§ DATASET EXCERPTS:
::::
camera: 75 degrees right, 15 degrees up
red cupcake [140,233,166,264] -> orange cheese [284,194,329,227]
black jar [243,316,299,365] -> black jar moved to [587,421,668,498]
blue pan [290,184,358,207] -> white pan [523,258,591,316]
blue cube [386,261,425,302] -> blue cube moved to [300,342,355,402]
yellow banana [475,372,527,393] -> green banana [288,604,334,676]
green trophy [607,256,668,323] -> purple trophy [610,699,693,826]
::::
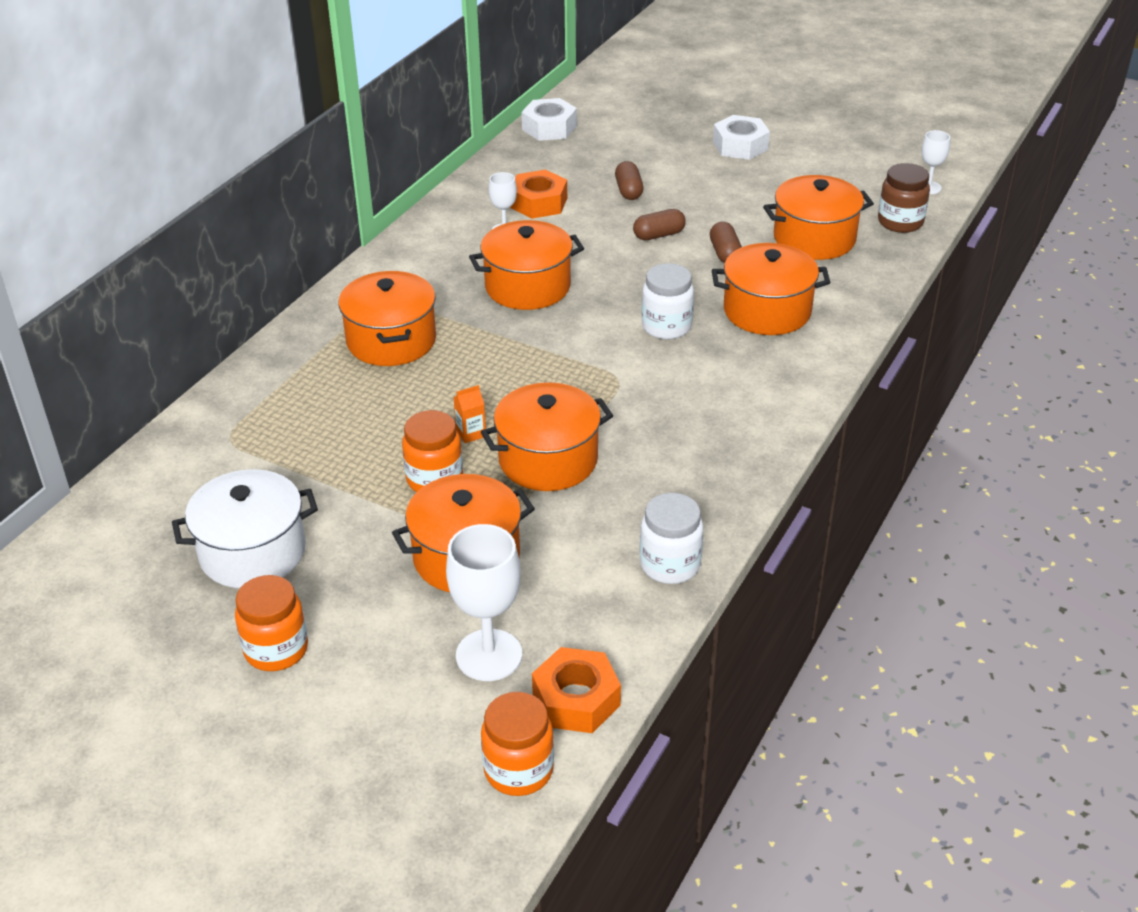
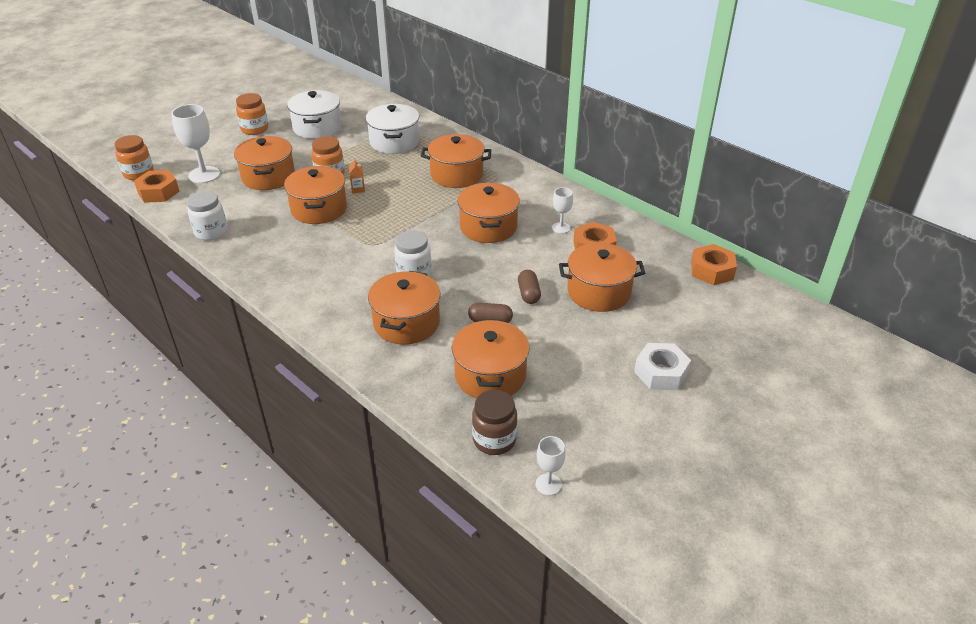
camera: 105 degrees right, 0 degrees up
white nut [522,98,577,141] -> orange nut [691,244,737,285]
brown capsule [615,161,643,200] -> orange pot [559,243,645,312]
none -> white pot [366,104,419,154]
::::
§ WHAT IS REQUIRED: Only the lines above from the line with "camera: 75 degrees right, 15 degrees up" to the line with "green trophy [607,256,668,323]", those two lines included, should be reproduced exactly.

§ WRITTEN REPLY:
camera: 75 degrees right, 15 degrees up
red cupcake [140,233,166,264] -> orange cheese [284,194,329,227]
black jar [243,316,299,365] -> black jar moved to [587,421,668,498]
blue pan [290,184,358,207] -> white pan [523,258,591,316]
blue cube [386,261,425,302] -> blue cube moved to [300,342,355,402]
yellow banana [475,372,527,393] -> green banana [288,604,334,676]
green trophy [607,256,668,323] -> purple trophy [610,699,693,826]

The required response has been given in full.